:: PROBLEM ::
Of the records that follow, copy only the lines from the line containing "(782, 227) = (809, 225): white" to the line containing "camera: 55 degrees right, 15 degrees down", both included, exactly as written.
───── DATA PROVIDED ─────
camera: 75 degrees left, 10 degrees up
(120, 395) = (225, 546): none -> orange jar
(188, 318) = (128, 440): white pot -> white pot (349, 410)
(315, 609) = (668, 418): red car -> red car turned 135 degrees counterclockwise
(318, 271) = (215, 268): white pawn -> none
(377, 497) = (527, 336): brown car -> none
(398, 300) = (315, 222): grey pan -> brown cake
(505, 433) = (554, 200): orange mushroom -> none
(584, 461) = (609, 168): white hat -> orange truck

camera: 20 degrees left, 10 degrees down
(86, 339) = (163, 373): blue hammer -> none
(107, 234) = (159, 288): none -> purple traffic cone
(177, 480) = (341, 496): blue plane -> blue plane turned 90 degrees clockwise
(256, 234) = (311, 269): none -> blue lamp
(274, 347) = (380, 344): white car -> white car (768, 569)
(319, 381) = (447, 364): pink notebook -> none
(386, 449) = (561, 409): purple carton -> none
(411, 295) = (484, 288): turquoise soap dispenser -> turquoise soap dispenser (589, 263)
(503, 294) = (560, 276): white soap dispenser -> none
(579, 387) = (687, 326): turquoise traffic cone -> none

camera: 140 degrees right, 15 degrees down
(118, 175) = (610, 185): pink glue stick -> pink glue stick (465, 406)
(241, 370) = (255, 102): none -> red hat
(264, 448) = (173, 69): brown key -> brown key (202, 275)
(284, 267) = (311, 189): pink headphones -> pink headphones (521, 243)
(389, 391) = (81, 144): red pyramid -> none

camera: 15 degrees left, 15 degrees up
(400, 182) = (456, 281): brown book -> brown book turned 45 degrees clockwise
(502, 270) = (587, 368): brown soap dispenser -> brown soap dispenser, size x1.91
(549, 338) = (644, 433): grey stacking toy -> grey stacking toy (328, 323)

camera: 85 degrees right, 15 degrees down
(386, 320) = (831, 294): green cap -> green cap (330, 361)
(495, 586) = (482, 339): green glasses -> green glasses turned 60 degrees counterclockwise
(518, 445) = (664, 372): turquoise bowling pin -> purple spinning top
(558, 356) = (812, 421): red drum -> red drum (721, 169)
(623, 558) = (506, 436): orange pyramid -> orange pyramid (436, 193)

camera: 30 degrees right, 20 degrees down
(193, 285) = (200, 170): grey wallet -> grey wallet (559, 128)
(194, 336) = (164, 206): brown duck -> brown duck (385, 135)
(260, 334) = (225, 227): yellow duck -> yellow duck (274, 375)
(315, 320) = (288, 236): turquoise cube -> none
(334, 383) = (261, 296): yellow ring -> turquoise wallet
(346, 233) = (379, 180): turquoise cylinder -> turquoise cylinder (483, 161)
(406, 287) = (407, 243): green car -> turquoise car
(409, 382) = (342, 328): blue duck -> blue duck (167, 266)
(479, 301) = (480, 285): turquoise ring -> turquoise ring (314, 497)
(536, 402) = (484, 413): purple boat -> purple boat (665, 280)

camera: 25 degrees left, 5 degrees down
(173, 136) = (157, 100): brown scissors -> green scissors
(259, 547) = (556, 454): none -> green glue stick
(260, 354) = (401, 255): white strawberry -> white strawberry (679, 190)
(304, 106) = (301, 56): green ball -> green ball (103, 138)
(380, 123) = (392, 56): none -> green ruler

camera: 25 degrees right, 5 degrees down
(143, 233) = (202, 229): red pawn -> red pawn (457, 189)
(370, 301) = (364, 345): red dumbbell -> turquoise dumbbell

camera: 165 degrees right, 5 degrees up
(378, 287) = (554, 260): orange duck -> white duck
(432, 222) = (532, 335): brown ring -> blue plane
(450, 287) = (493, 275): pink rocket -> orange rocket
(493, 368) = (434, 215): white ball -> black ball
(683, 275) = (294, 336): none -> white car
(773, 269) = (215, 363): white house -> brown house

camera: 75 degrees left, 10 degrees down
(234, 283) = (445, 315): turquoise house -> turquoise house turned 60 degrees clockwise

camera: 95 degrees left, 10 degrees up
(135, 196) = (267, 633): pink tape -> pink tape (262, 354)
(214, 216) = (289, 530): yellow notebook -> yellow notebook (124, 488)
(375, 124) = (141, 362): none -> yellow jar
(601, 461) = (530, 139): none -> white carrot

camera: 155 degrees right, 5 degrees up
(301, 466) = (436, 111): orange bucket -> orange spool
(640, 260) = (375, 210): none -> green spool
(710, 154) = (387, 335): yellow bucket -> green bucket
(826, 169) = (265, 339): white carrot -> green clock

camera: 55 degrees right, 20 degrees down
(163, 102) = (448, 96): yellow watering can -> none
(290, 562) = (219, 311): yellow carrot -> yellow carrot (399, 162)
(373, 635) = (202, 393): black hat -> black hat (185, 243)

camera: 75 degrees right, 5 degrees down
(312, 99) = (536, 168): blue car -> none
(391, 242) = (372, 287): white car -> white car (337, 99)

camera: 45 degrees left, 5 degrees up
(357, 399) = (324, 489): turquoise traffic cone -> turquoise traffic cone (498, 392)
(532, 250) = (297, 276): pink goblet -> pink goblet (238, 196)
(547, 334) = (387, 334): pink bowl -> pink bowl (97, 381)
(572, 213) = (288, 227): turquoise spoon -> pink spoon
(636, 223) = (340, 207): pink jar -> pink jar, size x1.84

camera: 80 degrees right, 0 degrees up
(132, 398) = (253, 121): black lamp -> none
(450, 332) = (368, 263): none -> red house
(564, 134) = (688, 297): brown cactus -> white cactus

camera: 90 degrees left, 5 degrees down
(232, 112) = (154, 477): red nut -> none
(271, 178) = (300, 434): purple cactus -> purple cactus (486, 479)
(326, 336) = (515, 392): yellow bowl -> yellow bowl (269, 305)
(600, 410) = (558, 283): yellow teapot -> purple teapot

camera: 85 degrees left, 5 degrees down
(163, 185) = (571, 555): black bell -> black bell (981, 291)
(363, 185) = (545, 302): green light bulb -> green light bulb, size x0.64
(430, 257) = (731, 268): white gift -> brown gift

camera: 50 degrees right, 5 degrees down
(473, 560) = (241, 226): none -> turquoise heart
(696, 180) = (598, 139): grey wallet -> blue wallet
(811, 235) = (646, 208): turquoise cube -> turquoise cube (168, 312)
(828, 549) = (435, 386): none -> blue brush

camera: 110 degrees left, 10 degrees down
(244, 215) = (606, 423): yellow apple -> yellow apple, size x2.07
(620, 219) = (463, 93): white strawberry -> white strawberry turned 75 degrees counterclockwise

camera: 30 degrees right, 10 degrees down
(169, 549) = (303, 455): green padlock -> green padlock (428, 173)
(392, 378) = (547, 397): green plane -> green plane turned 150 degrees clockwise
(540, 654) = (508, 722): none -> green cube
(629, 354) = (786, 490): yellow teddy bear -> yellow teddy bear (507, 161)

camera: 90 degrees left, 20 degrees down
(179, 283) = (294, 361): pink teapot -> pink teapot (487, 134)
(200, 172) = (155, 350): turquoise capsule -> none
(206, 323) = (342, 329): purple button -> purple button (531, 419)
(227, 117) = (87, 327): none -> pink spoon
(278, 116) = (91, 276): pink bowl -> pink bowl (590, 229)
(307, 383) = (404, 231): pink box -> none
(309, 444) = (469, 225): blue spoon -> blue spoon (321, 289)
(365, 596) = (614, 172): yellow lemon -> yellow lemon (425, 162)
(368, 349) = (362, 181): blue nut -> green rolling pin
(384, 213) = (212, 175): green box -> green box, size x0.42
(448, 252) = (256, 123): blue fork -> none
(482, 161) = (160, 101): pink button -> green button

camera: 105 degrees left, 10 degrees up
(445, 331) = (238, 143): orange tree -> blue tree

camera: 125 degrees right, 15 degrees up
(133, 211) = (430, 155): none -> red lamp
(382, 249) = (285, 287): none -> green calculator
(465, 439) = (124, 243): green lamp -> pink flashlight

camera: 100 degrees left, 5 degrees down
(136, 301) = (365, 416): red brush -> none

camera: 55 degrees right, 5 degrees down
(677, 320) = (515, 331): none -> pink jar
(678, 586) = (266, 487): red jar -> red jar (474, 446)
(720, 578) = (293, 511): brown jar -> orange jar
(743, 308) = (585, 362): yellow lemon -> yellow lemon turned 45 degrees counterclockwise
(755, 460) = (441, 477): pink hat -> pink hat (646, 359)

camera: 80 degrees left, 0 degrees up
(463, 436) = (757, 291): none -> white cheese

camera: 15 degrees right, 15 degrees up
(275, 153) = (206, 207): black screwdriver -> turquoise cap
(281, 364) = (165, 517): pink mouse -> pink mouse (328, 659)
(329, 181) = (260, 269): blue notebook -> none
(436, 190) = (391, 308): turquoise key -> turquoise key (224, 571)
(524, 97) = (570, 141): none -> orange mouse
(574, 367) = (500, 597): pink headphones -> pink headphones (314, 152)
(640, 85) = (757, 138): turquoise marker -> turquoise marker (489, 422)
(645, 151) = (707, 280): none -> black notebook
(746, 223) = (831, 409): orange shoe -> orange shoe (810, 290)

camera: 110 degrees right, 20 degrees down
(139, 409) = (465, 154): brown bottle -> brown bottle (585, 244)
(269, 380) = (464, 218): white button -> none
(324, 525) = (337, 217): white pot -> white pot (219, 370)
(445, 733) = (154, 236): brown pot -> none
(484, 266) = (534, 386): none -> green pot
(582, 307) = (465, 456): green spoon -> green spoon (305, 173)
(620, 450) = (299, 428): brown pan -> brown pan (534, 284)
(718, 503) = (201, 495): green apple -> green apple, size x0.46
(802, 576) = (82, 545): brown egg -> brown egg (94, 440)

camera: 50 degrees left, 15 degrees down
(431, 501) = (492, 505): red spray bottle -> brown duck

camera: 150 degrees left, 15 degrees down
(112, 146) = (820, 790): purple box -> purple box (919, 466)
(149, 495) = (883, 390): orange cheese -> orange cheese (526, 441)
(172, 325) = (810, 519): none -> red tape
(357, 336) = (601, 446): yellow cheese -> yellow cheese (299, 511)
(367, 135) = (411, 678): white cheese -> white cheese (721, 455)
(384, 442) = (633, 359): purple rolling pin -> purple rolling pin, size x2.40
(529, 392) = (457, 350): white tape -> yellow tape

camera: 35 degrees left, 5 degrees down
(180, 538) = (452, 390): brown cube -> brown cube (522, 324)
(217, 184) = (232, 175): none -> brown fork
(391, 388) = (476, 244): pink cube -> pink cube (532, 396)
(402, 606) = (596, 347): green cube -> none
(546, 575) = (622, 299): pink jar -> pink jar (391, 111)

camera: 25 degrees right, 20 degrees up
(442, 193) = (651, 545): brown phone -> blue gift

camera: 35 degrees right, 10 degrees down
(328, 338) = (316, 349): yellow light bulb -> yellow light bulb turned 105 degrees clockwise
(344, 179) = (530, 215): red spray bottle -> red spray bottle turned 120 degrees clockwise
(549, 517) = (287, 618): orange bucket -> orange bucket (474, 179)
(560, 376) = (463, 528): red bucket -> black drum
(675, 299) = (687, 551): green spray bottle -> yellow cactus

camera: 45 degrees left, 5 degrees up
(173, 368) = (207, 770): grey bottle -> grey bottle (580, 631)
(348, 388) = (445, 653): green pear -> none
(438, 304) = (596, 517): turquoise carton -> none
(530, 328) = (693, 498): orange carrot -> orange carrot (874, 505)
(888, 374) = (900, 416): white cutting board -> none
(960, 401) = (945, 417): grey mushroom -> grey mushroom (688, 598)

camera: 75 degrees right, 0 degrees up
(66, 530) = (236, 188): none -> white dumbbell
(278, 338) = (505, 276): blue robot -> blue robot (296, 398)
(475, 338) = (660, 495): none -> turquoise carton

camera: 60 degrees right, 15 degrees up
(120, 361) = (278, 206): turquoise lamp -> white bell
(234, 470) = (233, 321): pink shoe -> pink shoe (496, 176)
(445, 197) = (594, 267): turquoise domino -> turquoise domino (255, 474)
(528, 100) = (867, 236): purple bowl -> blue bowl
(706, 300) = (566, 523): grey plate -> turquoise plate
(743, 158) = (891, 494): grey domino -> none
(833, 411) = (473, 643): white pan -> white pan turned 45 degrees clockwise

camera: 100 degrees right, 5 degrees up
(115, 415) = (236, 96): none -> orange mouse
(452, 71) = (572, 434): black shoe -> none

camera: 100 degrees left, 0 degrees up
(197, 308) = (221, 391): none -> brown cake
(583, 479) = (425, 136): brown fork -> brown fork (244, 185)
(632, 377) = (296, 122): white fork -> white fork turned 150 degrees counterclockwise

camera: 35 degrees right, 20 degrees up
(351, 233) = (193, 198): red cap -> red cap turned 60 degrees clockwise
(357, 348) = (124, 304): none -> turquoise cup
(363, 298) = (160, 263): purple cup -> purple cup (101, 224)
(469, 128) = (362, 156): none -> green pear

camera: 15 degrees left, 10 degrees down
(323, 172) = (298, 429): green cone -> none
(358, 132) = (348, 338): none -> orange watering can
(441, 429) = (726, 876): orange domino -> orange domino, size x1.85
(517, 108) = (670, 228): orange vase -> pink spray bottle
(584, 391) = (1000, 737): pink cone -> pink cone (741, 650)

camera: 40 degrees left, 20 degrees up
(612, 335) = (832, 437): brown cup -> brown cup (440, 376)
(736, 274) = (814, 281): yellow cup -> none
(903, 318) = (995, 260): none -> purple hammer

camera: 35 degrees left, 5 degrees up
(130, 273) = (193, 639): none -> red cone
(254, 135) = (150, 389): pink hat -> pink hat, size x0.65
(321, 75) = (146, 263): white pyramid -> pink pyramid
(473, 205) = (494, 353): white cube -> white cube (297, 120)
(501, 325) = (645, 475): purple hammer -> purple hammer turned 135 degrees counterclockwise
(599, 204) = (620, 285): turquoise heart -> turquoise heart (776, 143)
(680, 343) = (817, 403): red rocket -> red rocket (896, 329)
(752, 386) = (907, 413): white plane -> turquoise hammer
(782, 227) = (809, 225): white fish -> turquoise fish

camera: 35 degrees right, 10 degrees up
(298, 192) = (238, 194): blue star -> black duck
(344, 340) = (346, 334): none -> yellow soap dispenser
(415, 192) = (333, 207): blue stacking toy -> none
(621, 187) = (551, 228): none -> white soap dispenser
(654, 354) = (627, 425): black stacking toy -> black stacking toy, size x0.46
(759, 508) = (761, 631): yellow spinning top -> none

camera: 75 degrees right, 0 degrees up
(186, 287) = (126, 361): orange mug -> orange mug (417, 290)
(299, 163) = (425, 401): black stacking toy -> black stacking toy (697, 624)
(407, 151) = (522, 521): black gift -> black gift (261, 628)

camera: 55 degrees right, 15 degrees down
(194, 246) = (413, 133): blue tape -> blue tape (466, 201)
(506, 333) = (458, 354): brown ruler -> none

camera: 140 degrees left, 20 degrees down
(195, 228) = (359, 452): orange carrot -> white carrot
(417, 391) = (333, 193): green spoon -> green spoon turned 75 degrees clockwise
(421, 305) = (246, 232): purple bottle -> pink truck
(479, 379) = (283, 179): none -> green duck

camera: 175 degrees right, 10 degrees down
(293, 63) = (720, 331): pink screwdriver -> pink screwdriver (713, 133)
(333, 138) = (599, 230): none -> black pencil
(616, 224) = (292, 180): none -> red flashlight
─────
:: FINISHED TASK ::
(782, 227) = (809, 225): white fish -> turquoise fish

camera: 35 degrees right, 10 degrees up
(298, 192) = (238, 194): blue star -> black duck
(344, 340) = (346, 334): none -> yellow soap dispenser
(415, 192) = (333, 207): blue stacking toy -> none
(621, 187) = (551, 228): none -> white soap dispenser
(654, 354) = (627, 425): black stacking toy -> black stacking toy, size x0.46
(759, 508) = (761, 631): yellow spinning top -> none

camera: 75 degrees right, 0 degrees up
(186, 287) = (126, 361): orange mug -> orange mug (417, 290)
(299, 163) = (425, 401): black stacking toy -> black stacking toy (697, 624)
(407, 151) = (522, 521): black gift -> black gift (261, 628)

camera: 55 degrees right, 15 degrees down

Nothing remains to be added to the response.